Every line of the entries below that includes "cyan" belongs in the answer, copied as written.

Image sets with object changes
....
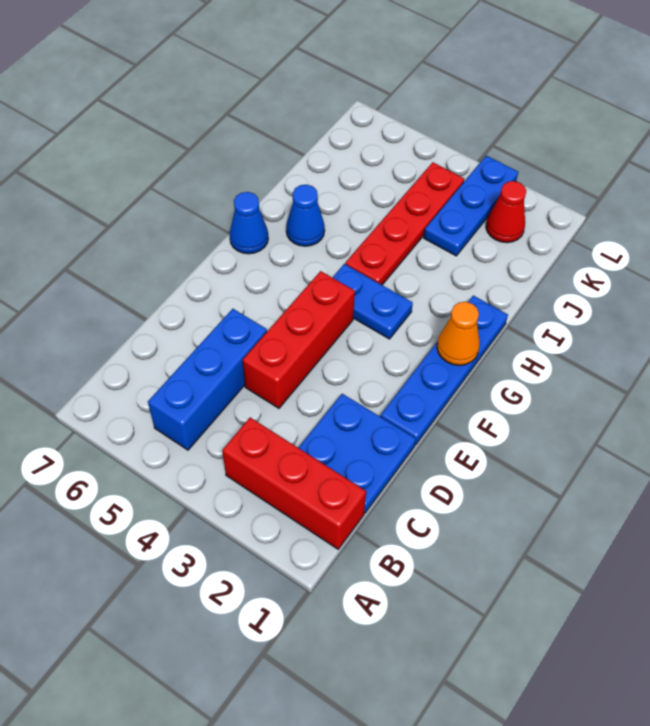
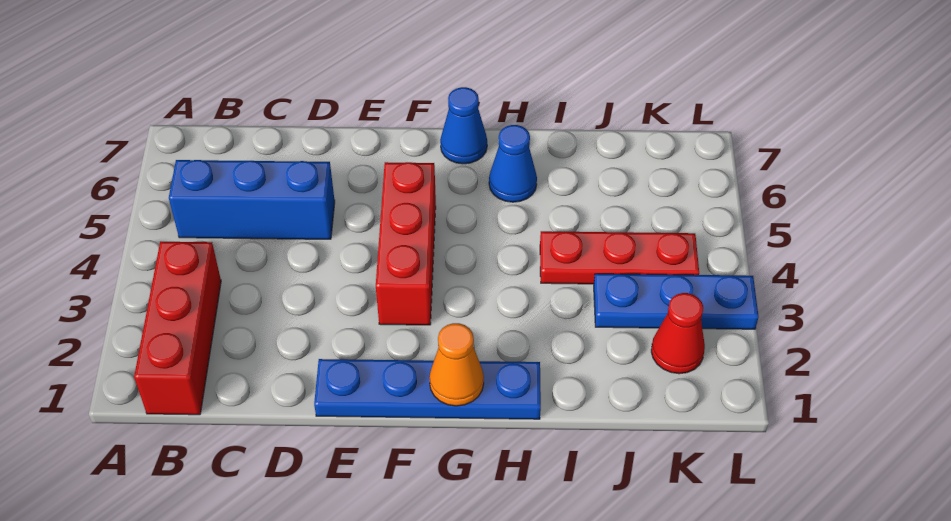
blue plate C1:D2 level 1 -> none
red brick D4:F4 level 1 -> red brick F3:F5 level 1
blue plate G3:G4 level 1 -> none
red plate H4:K4 level 1 -> red plate I4:K4 level 1

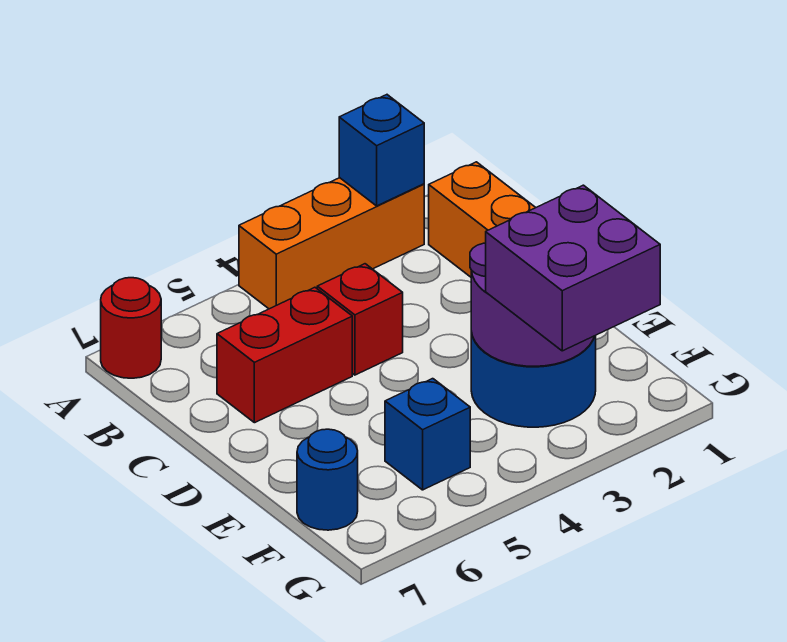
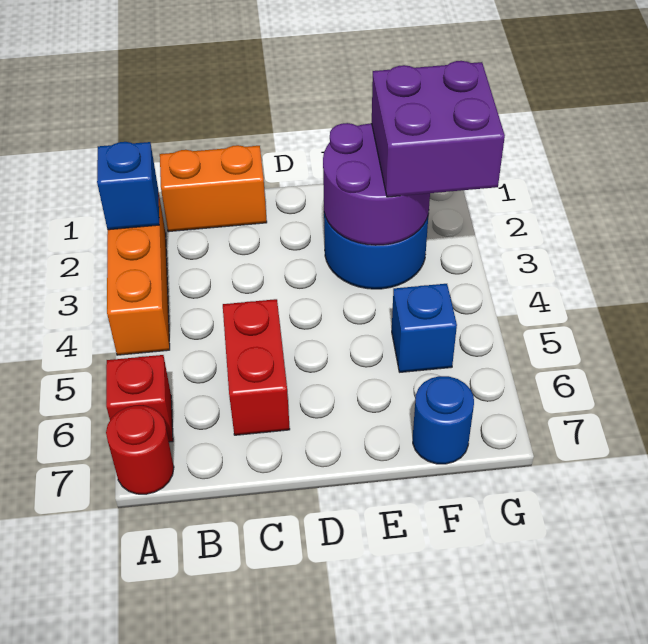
red brick C4 level 1 -> red brick A6 level 1

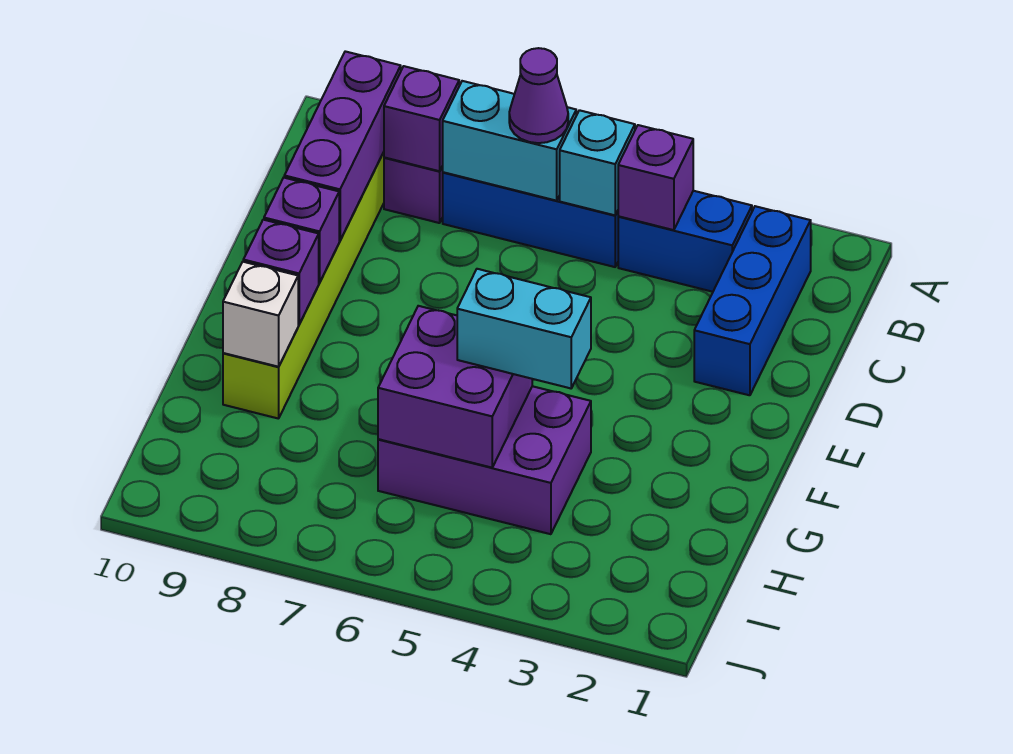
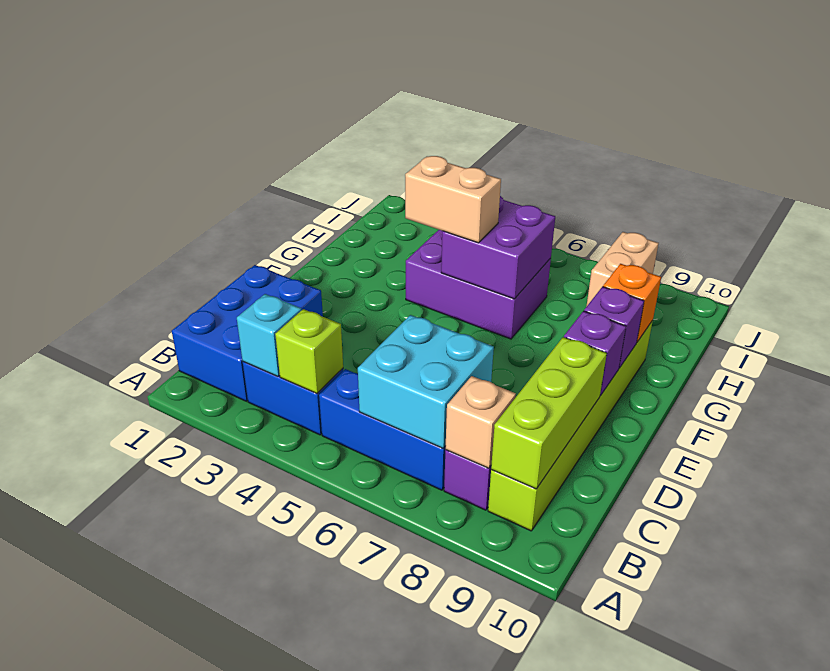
blue brick B2:D2 level 1 -> blue brick B1:D2 level 1
purple brick B4 level 2 -> lime brick B4 level 2
cyan brick B5 level 2 -> cyan brick B3 level 2
cyan brick B6:B7 level 2 -> cyan brick B6:C7 level 2
purple cone B6 level 3 -> none
purple brick B8 level 2 -> tan brick B8 level 2
purple brick B9:D9 level 2 -> lime brick B9:D9 level 2
cyan brick G4:G5 level 3 -> tan brick G4:G5 level 3
white brick G9 level 2 -> orange brick G9 level 2
none -> tan brick I8:J8 level 1

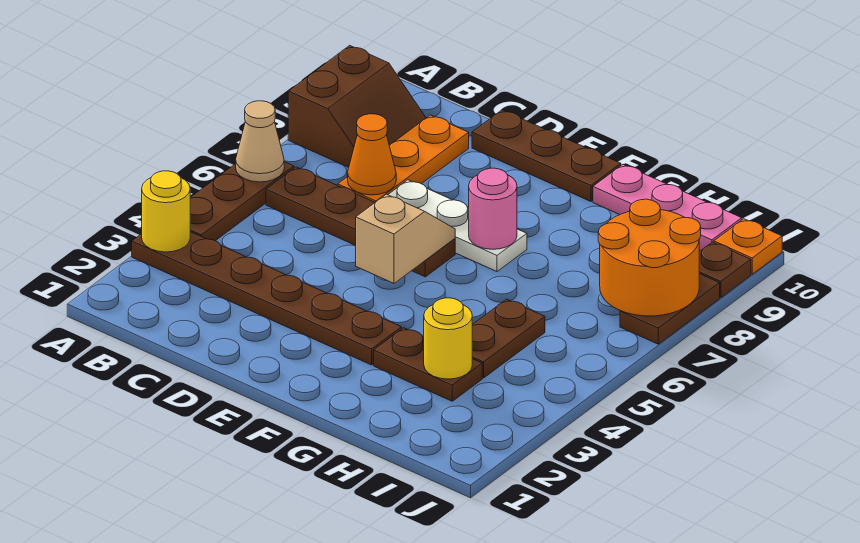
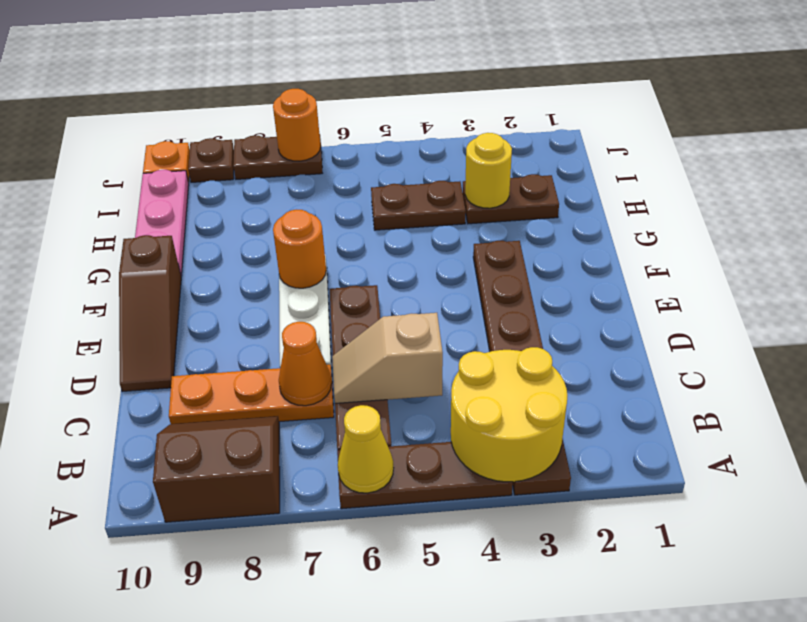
yellow round brick A3 level 2 -> yellow round brick A3:B4 level 2
tan cone A6 level 2 -> yellow cone A6 level 2
brown plate D10:F10 level 1 -> brown slope D10:F10 level 1 top F
tan slope E5:E6 level 2 top 5 -> tan slope C5:C6 level 2 top 5
pink round brick F7 level 2 -> orange round brick F7 level 2
brown plate G3:H3 level 1 -> brown plate H2:H3 level 1
orange round brick I7:J8 level 2 -> orange round brick J7 level 2

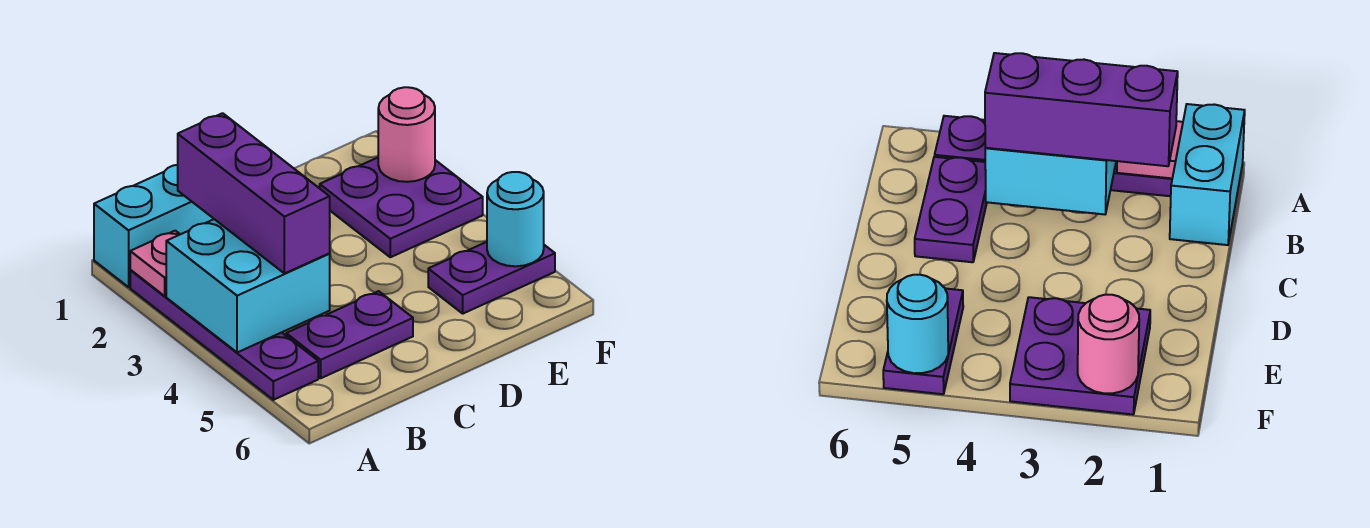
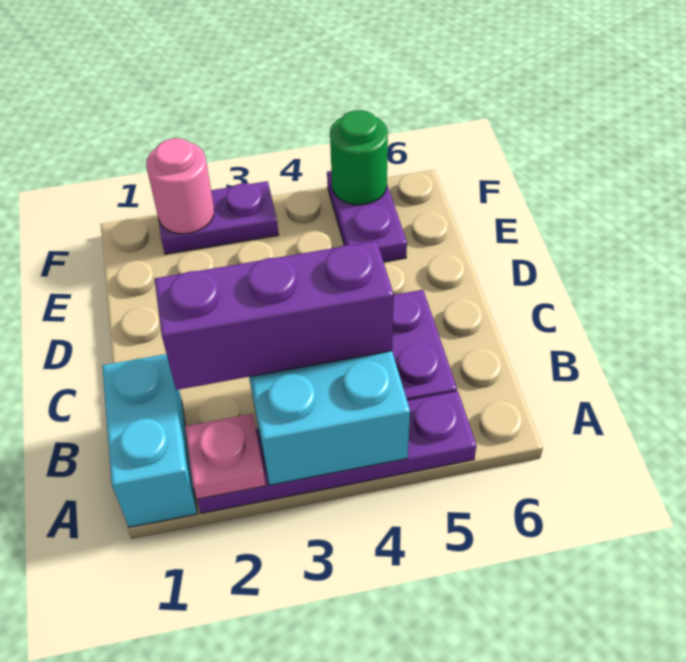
purple plate E2:F3 level 1 -> purple plate F2:F3 level 1
cyan round brick F5 level 2 -> green round brick F5 level 2

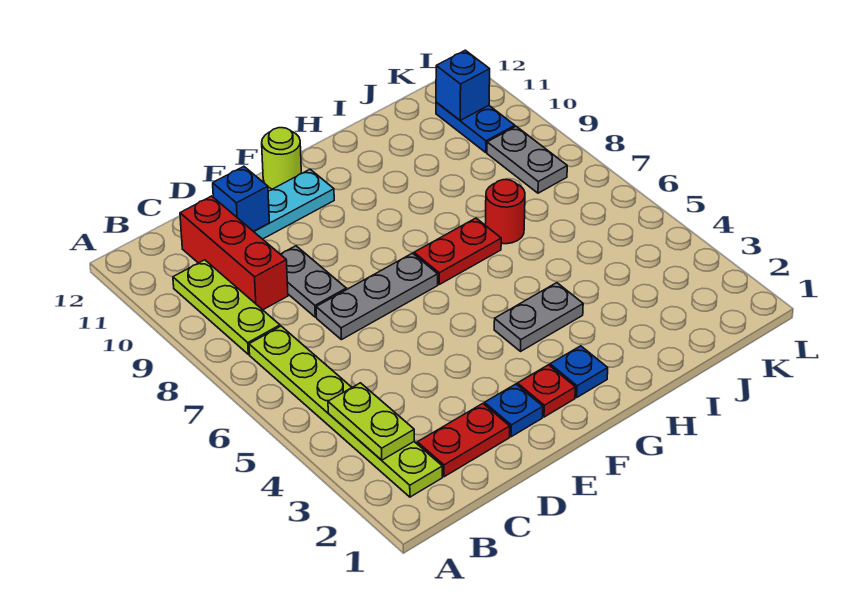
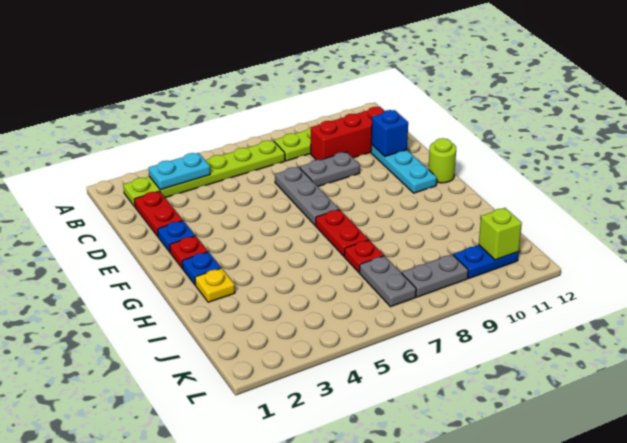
lime plate B3:B4 level 2 -> cyan plate B3:B4 level 2
grey plate G4:H4 level 1 -> grey plate J7:K7 level 1
none -> yellow plate H2 level 1
red round brick I7 level 1 -> red plate I7 level 1
blue brick K11 level 2 -> lime brick K11 level 2

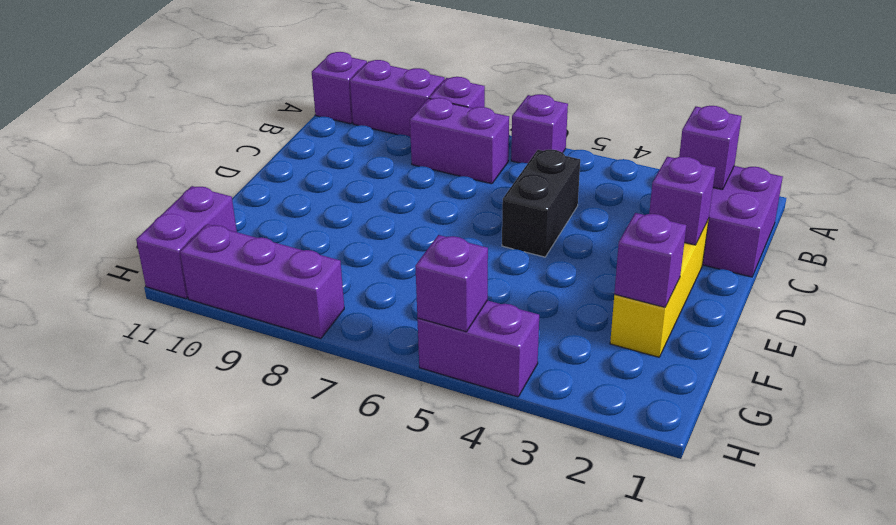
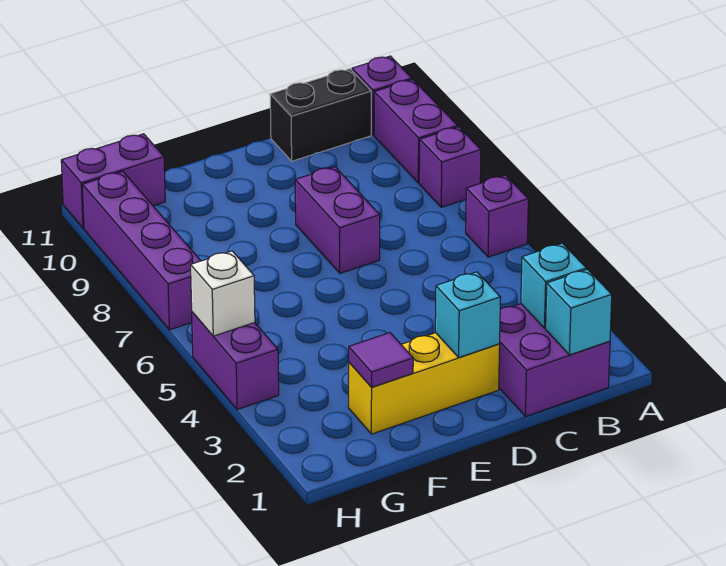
none -> cyan brick B1 level 2
purple brick B2 level 2 -> cyan brick B2 level 2
purple brick B7:B8 level 1 -> purple brick D7:D8 level 1
black brick C5:D5 level 1 -> black brick B11:C11 level 1
purple brick D2 level 2 -> cyan brick D2 level 2
purple brick F2 level 2 -> purple tile F2 level 2
purple brick H5 level 2 -> white brick H5 level 2
purple brick H8:H10 level 1 -> purple brick H7:H10 level 1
....
SOLUTION TO THIS TASK:
cyan brick B5 level 2 -> cyan brick B3 level 2
cyan brick B6:B7 level 2 -> cyan brick B6:C7 level 2
cyan brick G4:G5 level 3 -> tan brick G4:G5 level 3
cyan round brick F5 level 2 -> green round brick F5 level 2
lime plate B3:B4 level 2 -> cyan plate B3:B4 level 2
none -> cyan brick B1 level 2
purple brick B2 level 2 -> cyan brick B2 level 2
purple brick D2 level 2 -> cyan brick D2 level 2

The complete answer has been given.